## Exercise prompt
Nothing but the lines from the one containing "gateway75: [74,330,106,356] ->" to the end of the data should be returned, each exactly as written.

Saved entries
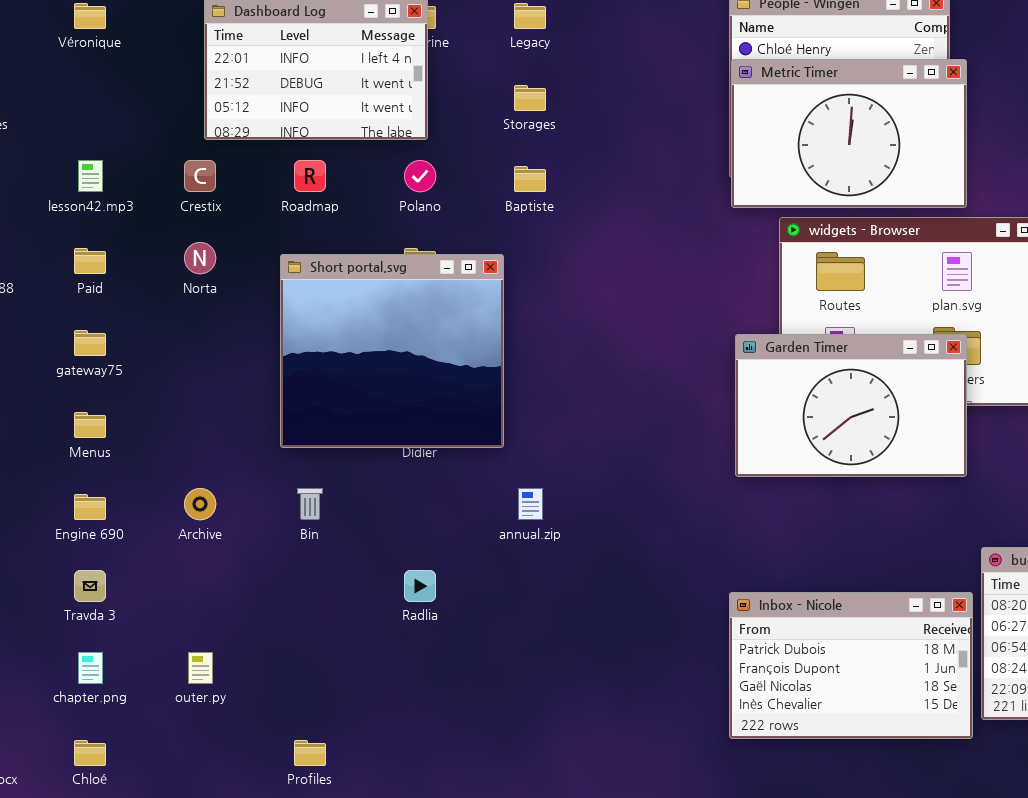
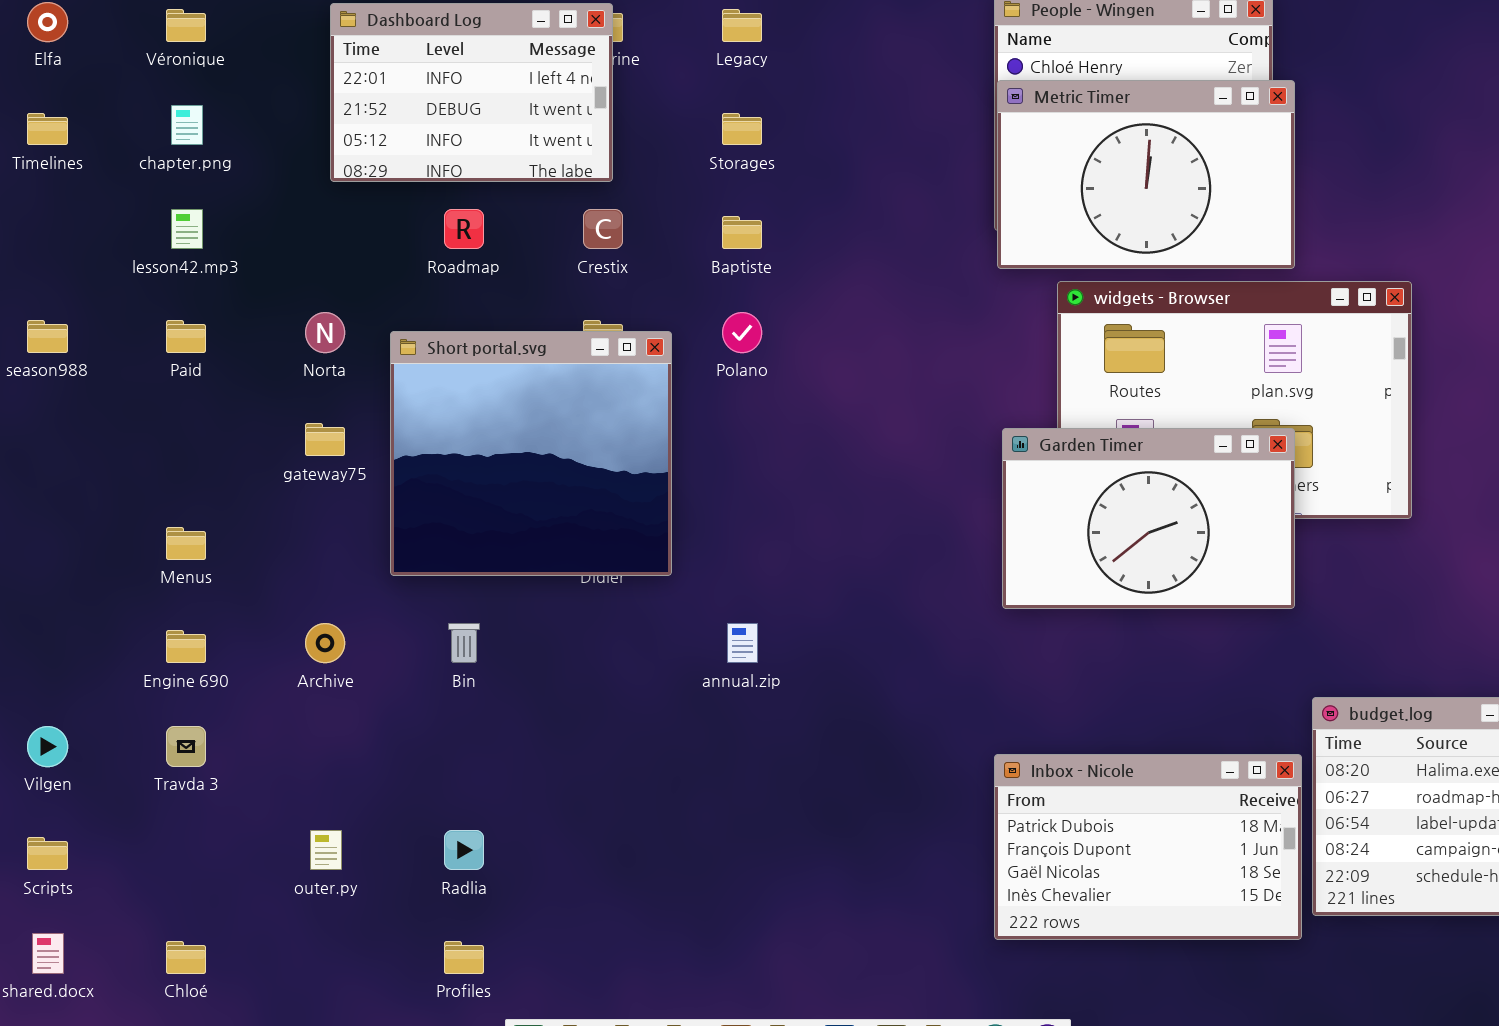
Crestix: [184,160,216,192] -> [583,209,623,249], moved
Polano: [404,160,436,192] -> [722,312,762,353], moved
Short portal.svg: [280,254,504,448] -> [390,331,672,576], moved
gateway75: [74,330,106,356] -> [305,423,345,456], moved
Radlia: [404,570,436,602] -> [444,830,484,870], moved
chapter.png: [78,652,103,684] -> [171,105,203,145], moved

## Solution to this task
gateway75: [74,330,106,356] -> [305,423,345,456], moved
Radlia: [404,570,436,602] -> [444,830,484,870], moved
chapter.png: [78,652,103,684] -> [171,105,203,145], moved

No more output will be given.